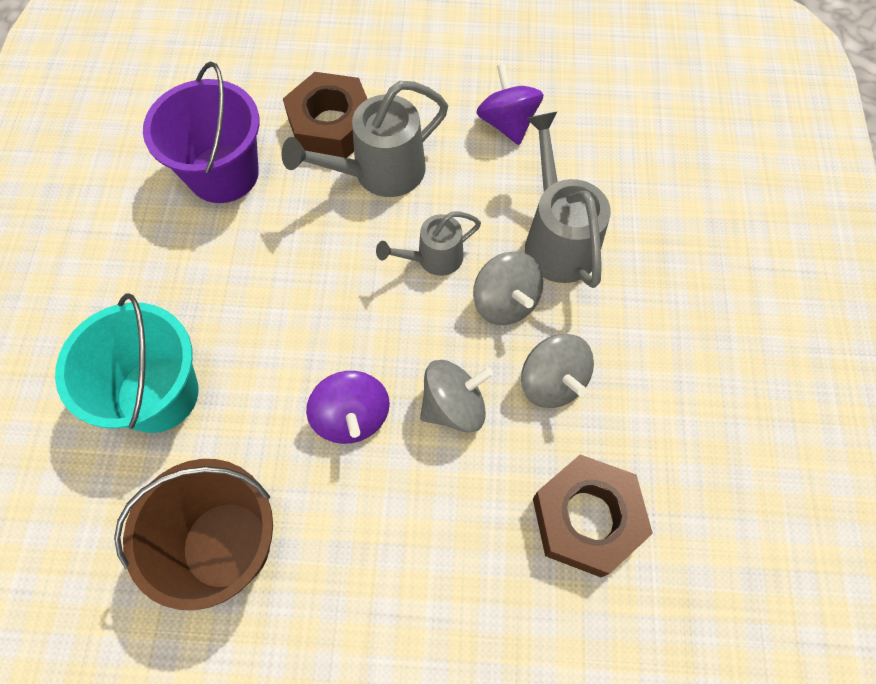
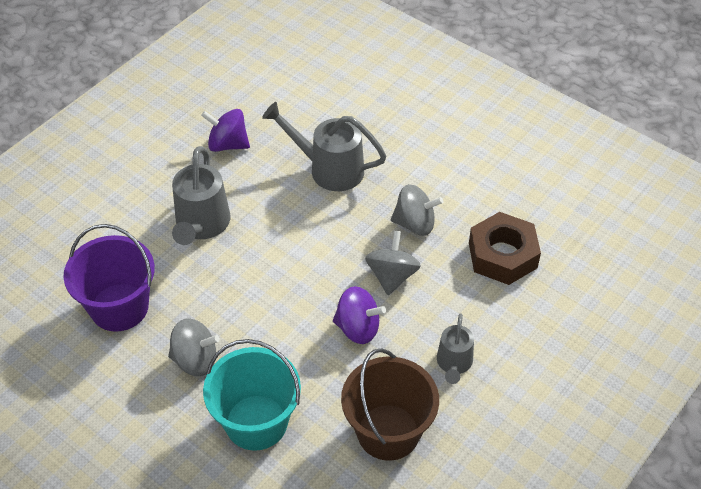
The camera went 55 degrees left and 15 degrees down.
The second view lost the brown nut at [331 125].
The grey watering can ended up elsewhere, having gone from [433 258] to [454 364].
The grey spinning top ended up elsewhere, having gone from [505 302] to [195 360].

WORK REQUEST
What this calls for is a word-for-word copy of the listing above, pictures excluded.

EXERCISE RESULT
The camera went 55 degrees left and 15 degrees down.
The second view lost the brown nut at [331 125].
The grey watering can ended up elsewhere, having gone from [433 258] to [454 364].
The grey spinning top ended up elsewhere, having gone from [505 302] to [195 360].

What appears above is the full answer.